• WHAT YOU WILL DO: When a line of the records below contains the string "rotate", copy that whole line.

*** Opening of LISTED ENTRIES ***

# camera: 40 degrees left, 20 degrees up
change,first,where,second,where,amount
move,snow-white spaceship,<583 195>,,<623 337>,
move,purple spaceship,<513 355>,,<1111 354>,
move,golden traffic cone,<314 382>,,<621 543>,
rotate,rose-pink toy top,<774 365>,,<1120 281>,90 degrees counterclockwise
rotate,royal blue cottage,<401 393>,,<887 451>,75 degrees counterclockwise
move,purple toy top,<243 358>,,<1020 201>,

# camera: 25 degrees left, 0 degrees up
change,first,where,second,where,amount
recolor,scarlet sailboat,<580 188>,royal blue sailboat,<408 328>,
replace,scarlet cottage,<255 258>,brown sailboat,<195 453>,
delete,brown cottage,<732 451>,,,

*** Close of LISTED ENTRIES ***
*** Opening of LISTED ENTRIES ***

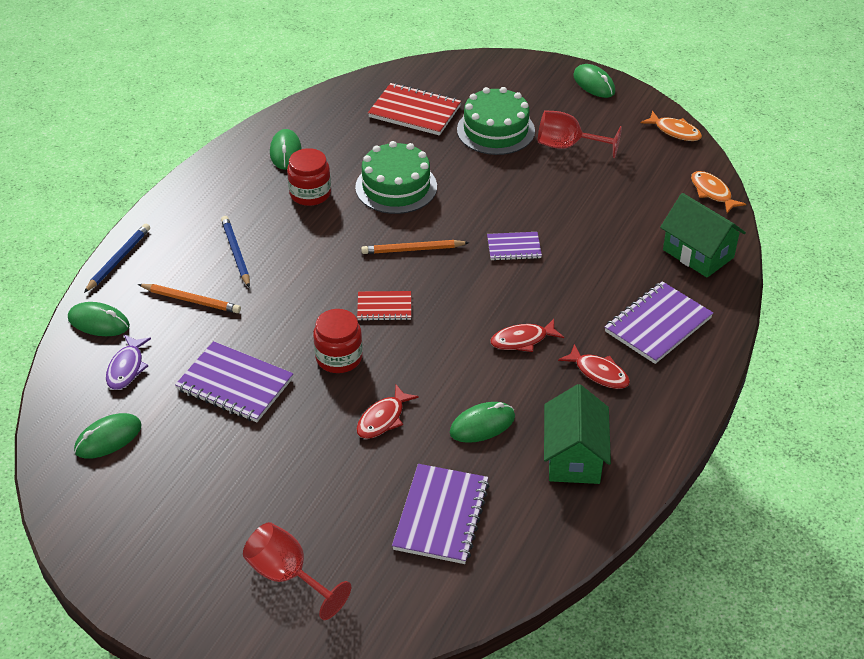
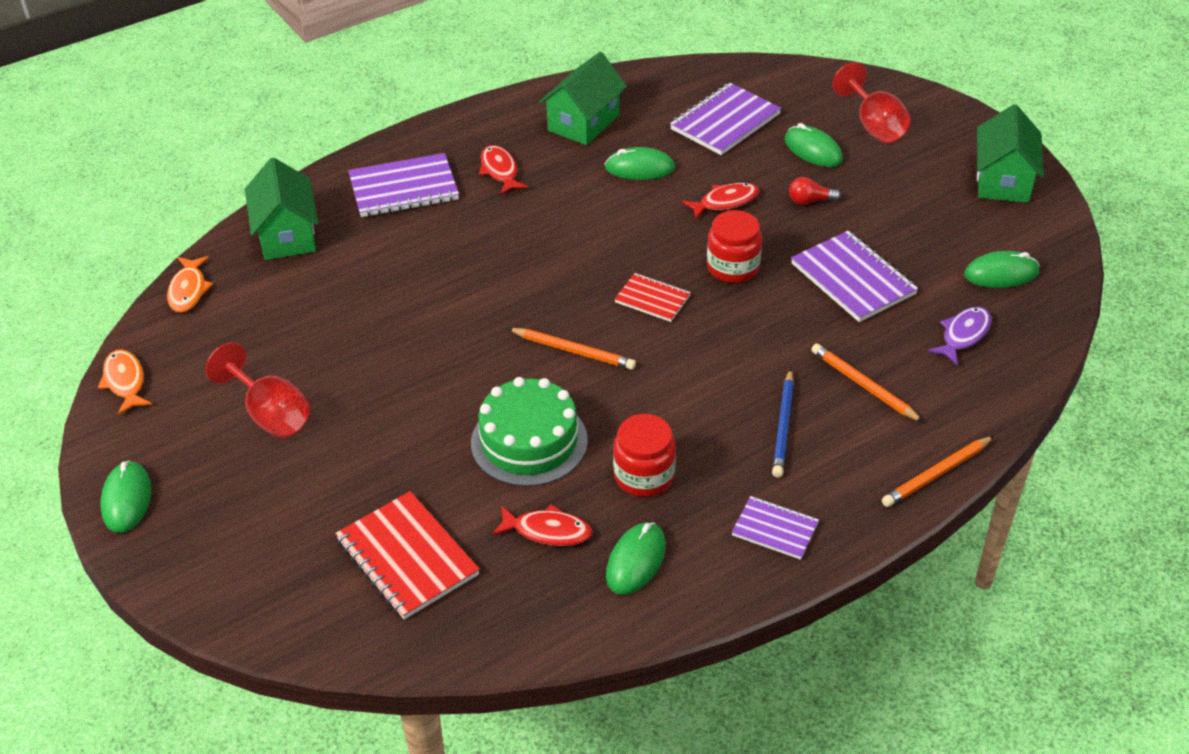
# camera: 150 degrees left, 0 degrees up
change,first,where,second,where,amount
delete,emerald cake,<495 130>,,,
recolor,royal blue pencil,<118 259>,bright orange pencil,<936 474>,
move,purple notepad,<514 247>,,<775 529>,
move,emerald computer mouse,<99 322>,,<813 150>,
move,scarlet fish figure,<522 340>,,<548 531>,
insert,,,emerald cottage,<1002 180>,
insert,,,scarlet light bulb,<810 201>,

*** Close of LISTED ENTRIES ***

• WORKED SOLUTION:
rotate,rose-pink toy top,<774 365>,,<1120 281>,90 degrees counterclockwise
rotate,royal blue cottage,<401 393>,,<887 451>,75 degrees counterclockwise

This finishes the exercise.